*PROBLEM STATEMENT*:
If anything in the data looks odd, keep it anyway and write the whole listing out unchanged.

*RECORDS FOR THE EXERCISE*:

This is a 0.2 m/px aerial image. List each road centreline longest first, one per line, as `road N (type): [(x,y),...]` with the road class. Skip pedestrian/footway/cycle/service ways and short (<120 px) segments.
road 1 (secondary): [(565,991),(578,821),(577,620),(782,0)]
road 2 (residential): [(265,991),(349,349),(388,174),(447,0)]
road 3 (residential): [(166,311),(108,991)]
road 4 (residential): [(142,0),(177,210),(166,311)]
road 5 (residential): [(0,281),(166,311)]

*COMPLETED EXERCISE*:
This is a 0.2 m/px aerial image. List each road centreline longest first, one per line, as `road N (type): [(x,y),...]` with the road class. Skip pedestrian/footway/cycle/service ways and short (<120 px) segments.
road 1 (secondary): [(565,991),(578,821),(577,620),(782,0)]
road 2 (residential): [(265,991),(349,349),(388,174),(447,0)]
road 3 (residential): [(166,311),(108,991)]
road 4 (residential): [(142,0),(177,210),(166,311)]
road 5 (residential): [(0,281),(166,311)]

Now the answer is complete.